= Beginning of Section =

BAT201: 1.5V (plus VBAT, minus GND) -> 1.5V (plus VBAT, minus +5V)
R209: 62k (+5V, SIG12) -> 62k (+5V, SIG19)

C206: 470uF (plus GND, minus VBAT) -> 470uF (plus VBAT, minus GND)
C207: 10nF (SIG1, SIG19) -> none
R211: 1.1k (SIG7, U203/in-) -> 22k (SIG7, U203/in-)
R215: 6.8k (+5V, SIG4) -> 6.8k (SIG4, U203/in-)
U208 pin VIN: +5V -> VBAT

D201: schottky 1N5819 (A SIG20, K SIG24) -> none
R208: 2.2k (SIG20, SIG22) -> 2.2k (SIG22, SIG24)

= End of Section =

• _What you should do_
Everything in the data must be repeated exactly; leave no line out.

• _Solution to the exercise_
BAT201: 1.5V (plus VBAT, minus GND) -> 1.5V (plus VBAT, minus +5V)
R209: 62k (+5V, SIG12) -> 62k (+5V, SIG19)

C206: 470uF (plus GND, minus VBAT) -> 470uF (plus VBAT, minus GND)
C207: 10nF (SIG1, SIG19) -> none
R211: 1.1k (SIG7, U203/in-) -> 22k (SIG7, U203/in-)
R215: 6.8k (+5V, SIG4) -> 6.8k (SIG4, U203/in-)
U208 pin VIN: +5V -> VBAT

D201: schottky 1N5819 (A SIG20, K SIG24) -> none
R208: 2.2k (SIG20, SIG22) -> 2.2k (SIG22, SIG24)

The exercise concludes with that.